** Exercise brief **
The pictures get left out, but everything else in the listing below must be duplicated exactly.

** Entries supplied **
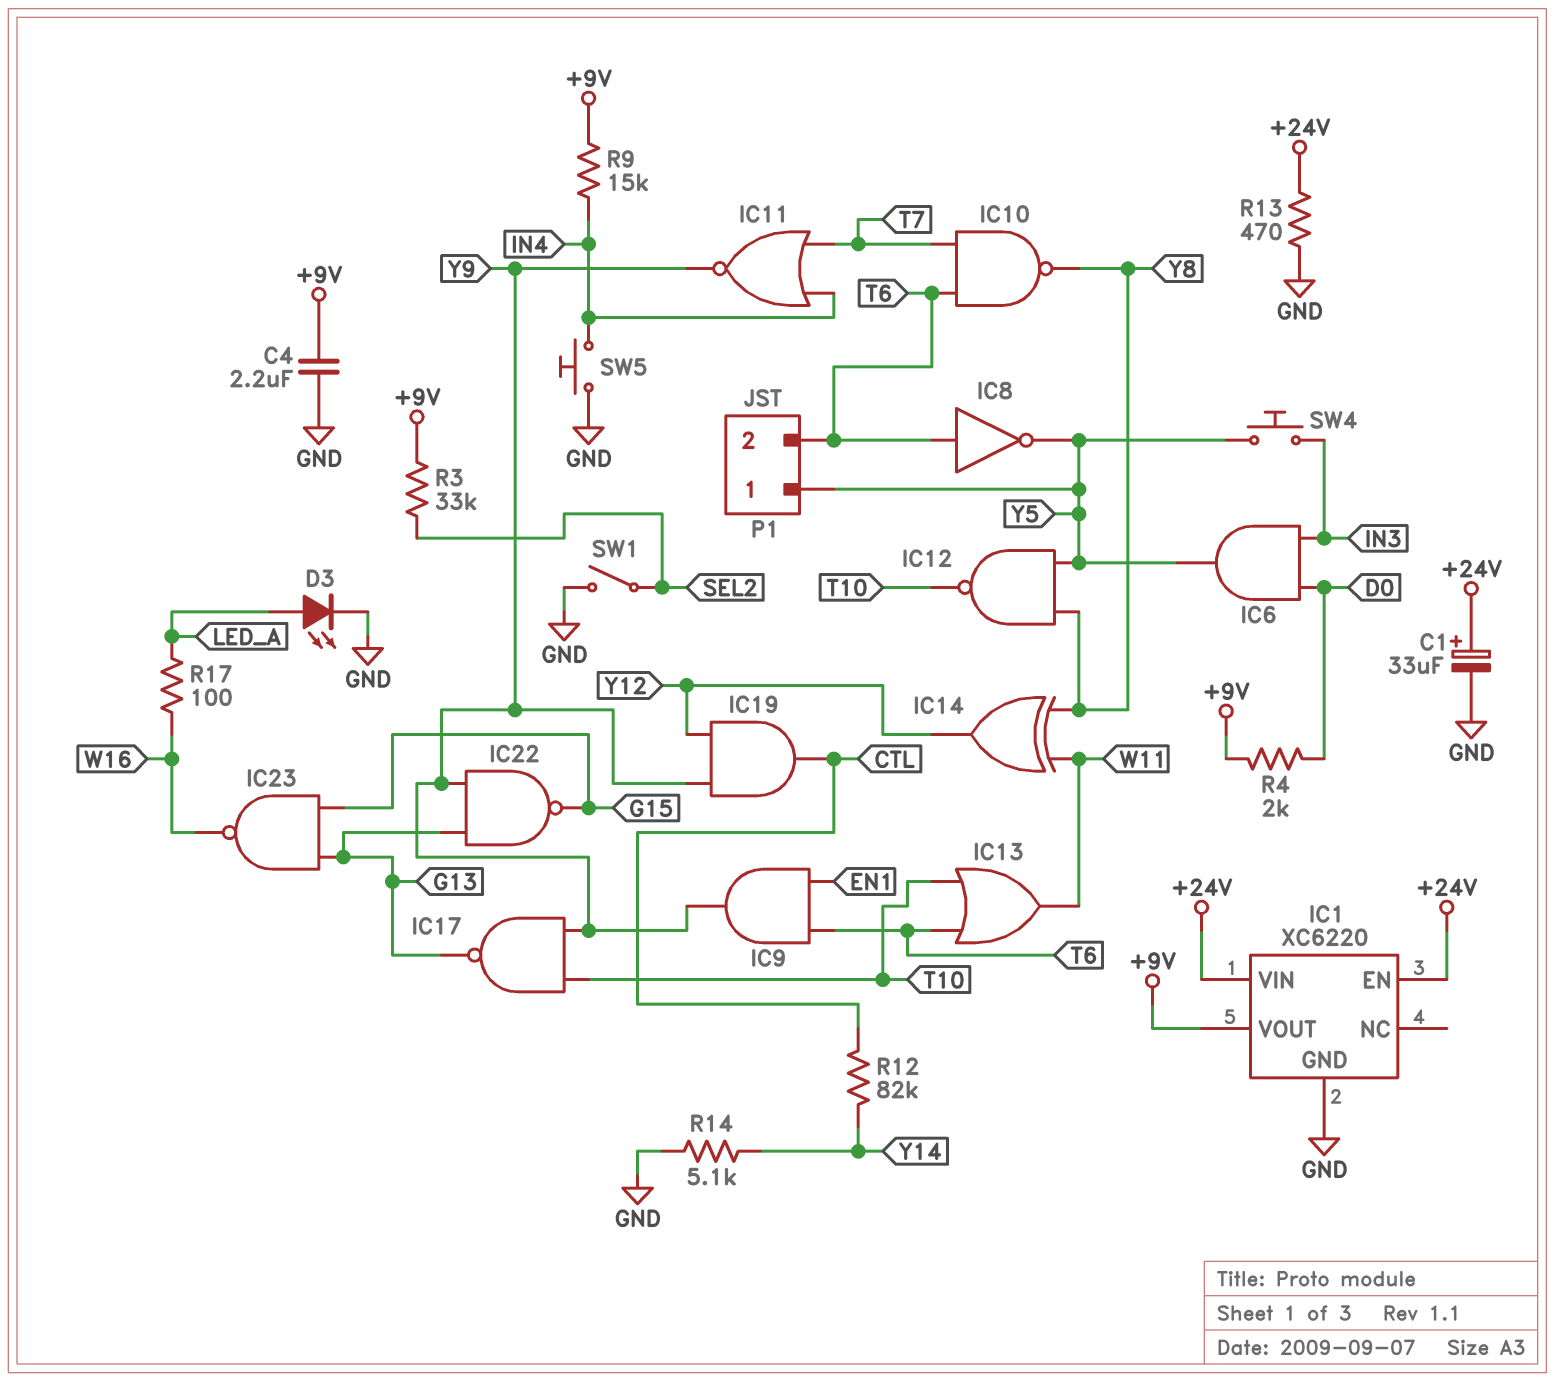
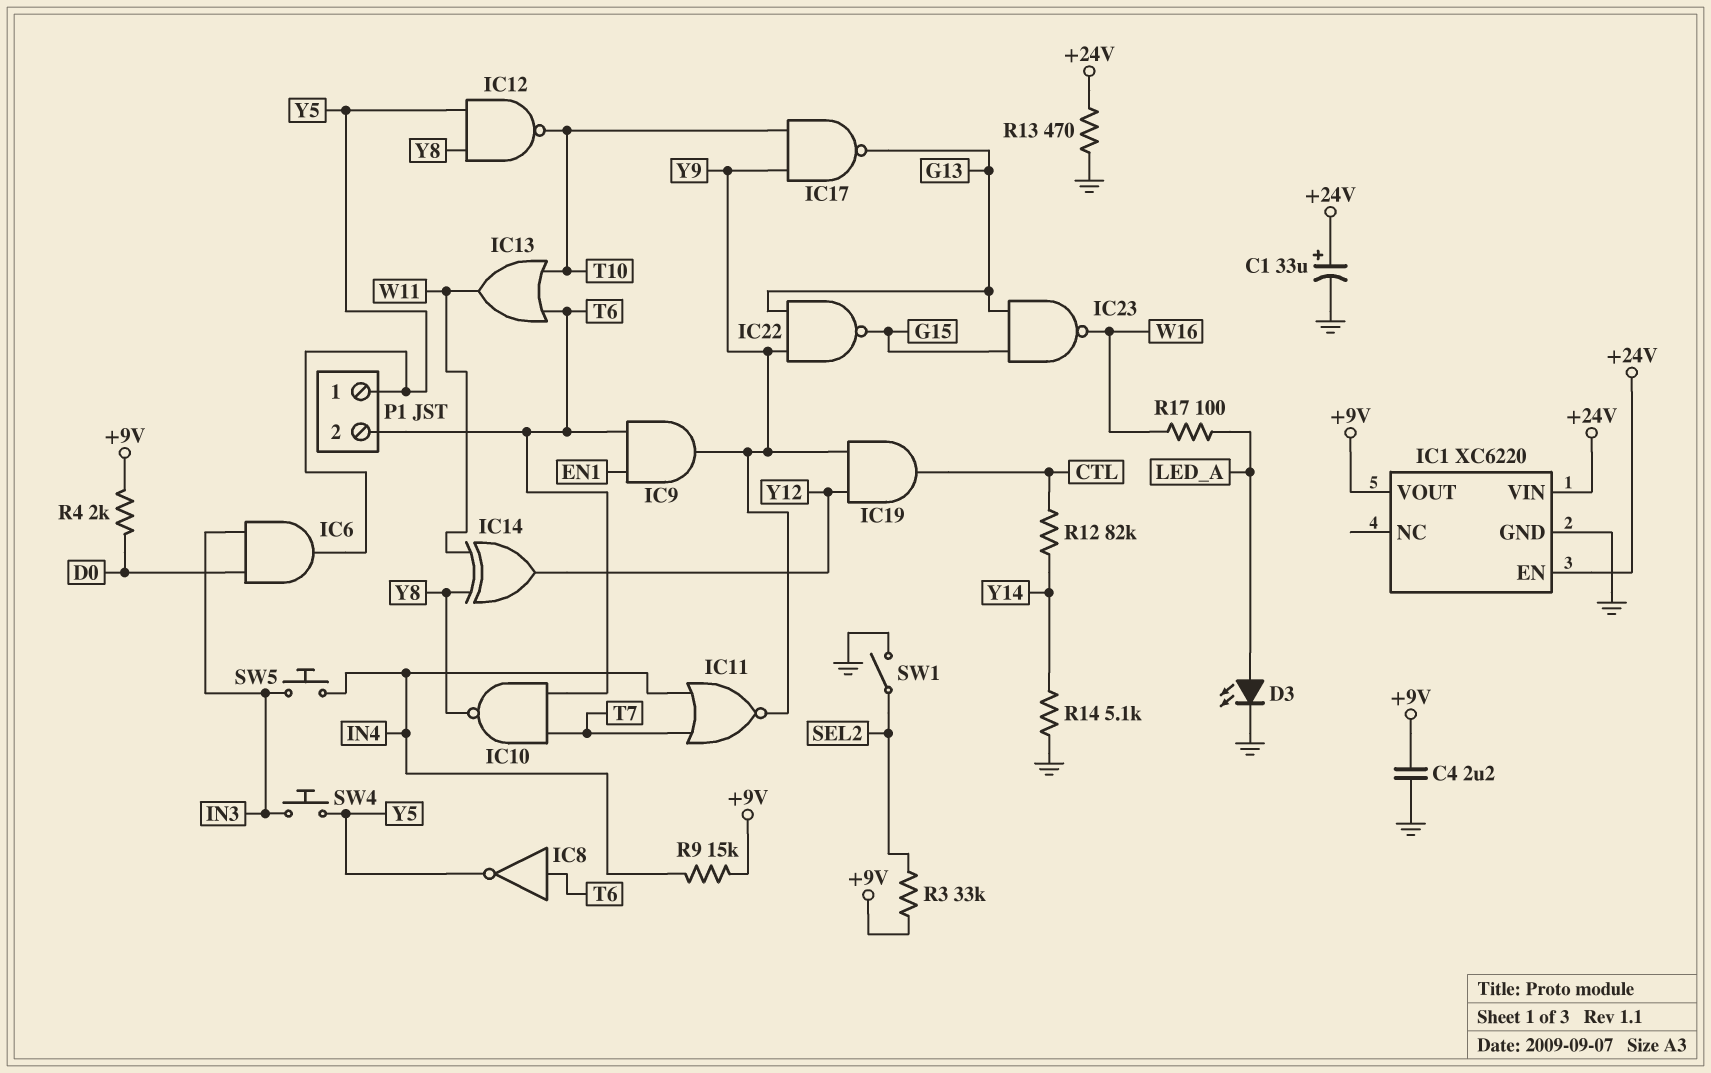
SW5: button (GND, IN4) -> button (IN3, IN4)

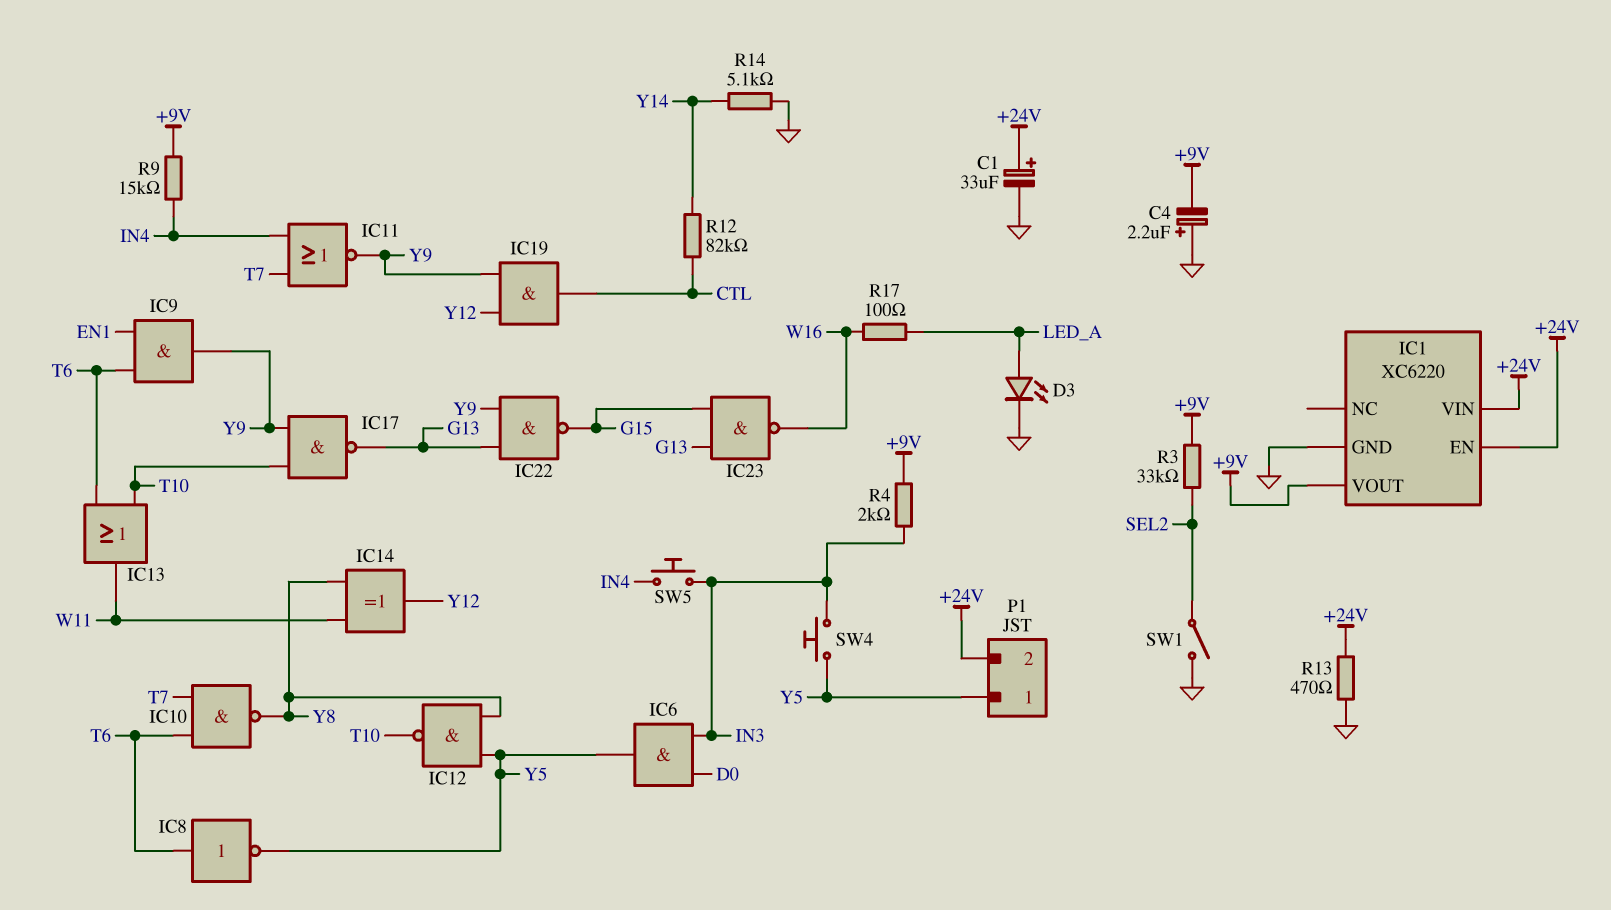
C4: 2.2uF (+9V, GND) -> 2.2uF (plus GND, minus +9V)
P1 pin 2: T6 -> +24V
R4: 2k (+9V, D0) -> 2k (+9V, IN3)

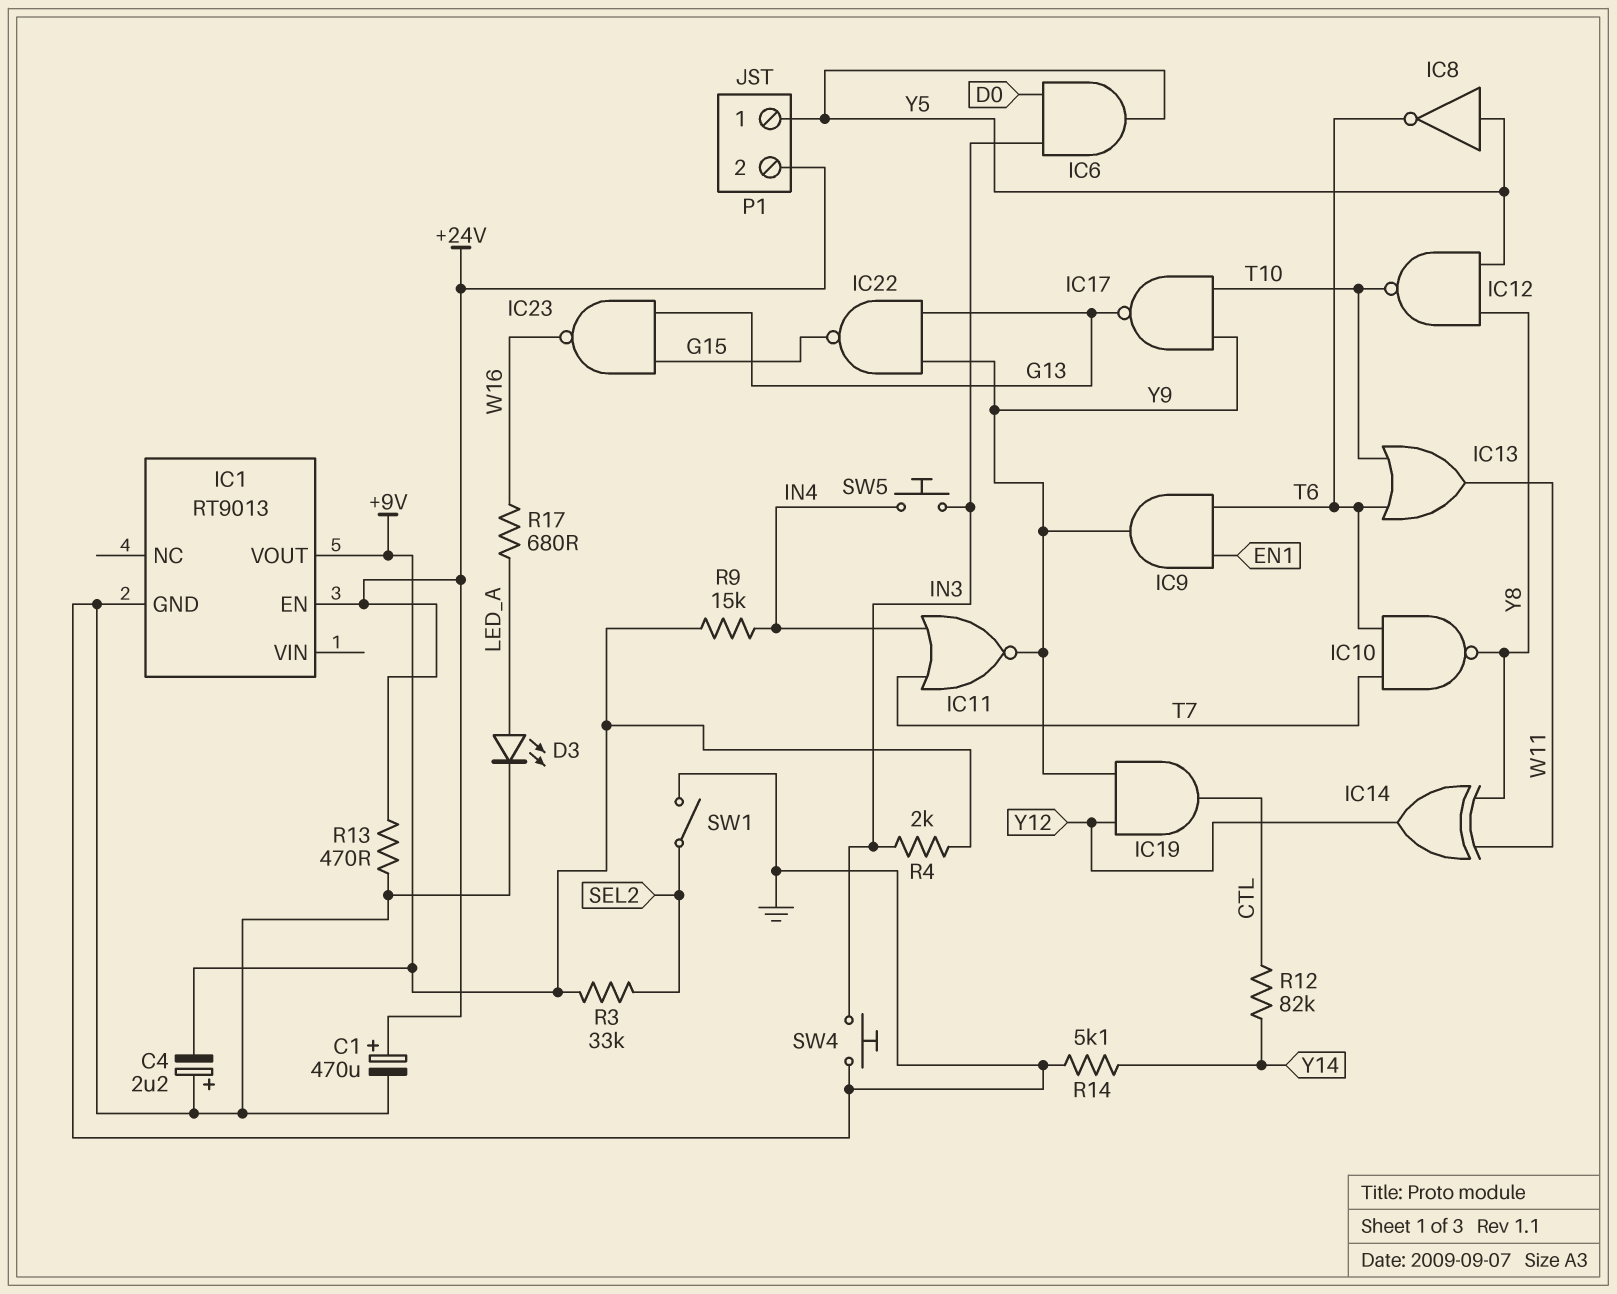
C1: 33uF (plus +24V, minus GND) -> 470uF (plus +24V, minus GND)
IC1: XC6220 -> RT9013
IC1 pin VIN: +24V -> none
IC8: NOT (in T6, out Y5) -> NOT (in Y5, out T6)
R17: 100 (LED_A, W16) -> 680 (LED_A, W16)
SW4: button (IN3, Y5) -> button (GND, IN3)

** Output below **
SW5: button (GND, IN4) -> button (IN3, IN4)

C4: 2.2uF (+9V, GND) -> 2.2uF (plus GND, minus +9V)
P1 pin 2: T6 -> +24V
R4: 2k (+9V, D0) -> 2k (+9V, IN3)

C1: 33uF (plus +24V, minus GND) -> 470uF (plus +24V, minus GND)
IC1: XC6220 -> RT9013
IC1 pin VIN: +24V -> none
IC8: NOT (in T6, out Y5) -> NOT (in Y5, out T6)
R17: 100 (LED_A, W16) -> 680 (LED_A, W16)
SW4: button (IN3, Y5) -> button (GND, IN3)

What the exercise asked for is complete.